Supplied material
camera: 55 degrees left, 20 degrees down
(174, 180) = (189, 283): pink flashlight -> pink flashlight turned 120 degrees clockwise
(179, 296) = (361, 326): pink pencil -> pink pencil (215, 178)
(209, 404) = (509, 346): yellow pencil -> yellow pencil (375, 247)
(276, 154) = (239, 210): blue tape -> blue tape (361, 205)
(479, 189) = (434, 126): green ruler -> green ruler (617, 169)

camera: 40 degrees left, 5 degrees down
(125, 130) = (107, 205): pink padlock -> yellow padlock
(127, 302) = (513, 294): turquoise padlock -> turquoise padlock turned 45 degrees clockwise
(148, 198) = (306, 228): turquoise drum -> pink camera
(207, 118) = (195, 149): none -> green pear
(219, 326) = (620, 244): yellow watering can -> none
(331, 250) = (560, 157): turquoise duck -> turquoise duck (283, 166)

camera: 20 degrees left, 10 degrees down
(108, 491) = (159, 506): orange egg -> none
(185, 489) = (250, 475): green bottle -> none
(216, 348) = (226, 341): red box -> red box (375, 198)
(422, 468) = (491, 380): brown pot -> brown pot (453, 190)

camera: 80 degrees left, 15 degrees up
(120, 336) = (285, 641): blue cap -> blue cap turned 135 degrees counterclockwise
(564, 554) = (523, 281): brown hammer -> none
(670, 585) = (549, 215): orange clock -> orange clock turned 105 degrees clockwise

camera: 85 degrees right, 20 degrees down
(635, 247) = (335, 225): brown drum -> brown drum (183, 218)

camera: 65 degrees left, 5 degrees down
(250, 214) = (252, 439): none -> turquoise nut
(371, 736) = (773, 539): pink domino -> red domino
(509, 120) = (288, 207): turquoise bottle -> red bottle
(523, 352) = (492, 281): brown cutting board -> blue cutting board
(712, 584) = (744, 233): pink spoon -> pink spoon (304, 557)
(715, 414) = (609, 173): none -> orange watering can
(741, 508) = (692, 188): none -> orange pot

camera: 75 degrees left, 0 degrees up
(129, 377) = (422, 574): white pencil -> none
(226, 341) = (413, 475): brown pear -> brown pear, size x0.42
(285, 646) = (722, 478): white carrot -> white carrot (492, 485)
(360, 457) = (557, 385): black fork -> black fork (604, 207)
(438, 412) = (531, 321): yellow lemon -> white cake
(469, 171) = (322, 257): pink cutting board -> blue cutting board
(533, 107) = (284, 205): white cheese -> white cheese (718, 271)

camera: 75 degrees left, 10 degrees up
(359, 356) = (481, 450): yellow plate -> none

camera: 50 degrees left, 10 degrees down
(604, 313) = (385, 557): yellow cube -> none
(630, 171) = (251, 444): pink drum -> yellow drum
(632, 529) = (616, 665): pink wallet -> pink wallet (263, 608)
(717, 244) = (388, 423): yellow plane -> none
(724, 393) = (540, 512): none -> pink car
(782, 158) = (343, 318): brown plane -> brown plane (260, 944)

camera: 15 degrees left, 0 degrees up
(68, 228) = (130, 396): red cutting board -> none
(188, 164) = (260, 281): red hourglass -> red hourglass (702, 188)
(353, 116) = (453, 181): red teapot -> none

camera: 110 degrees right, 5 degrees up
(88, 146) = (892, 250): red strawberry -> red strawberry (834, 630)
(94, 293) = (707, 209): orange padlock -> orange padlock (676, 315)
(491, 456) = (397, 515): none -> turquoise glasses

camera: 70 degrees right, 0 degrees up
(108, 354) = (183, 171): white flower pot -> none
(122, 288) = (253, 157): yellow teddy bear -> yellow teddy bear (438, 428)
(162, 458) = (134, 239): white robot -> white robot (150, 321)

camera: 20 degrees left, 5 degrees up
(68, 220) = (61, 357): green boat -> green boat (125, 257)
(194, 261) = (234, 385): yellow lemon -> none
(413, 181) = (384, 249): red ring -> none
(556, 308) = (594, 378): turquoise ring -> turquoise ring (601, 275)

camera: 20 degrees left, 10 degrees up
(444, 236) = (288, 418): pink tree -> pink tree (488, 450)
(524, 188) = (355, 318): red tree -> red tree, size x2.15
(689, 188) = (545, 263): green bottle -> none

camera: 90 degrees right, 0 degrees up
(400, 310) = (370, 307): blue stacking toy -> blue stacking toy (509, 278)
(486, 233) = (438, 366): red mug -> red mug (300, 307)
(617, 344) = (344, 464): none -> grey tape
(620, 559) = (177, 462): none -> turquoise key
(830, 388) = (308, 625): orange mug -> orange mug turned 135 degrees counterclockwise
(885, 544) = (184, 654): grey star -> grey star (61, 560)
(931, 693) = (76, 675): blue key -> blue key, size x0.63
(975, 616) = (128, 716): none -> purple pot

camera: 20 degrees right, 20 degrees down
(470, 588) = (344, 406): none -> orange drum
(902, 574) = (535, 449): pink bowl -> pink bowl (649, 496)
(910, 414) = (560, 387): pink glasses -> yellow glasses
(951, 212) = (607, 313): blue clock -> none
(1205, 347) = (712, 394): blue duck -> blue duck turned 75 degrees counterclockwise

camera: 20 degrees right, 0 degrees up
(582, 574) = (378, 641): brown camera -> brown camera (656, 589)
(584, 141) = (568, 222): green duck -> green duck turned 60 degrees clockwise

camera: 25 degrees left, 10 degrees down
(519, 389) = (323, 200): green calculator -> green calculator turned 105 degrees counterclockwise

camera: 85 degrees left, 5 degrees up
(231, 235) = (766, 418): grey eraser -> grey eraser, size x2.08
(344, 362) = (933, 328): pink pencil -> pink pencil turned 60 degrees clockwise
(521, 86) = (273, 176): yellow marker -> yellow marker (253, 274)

Aim of the exercise
When a line in the material above holds the word "glasses", copy that line.

Answer space
(491, 456) = (397, 515): none -> turquoise glasses
(910, 414) = (560, 387): pink glasses -> yellow glasses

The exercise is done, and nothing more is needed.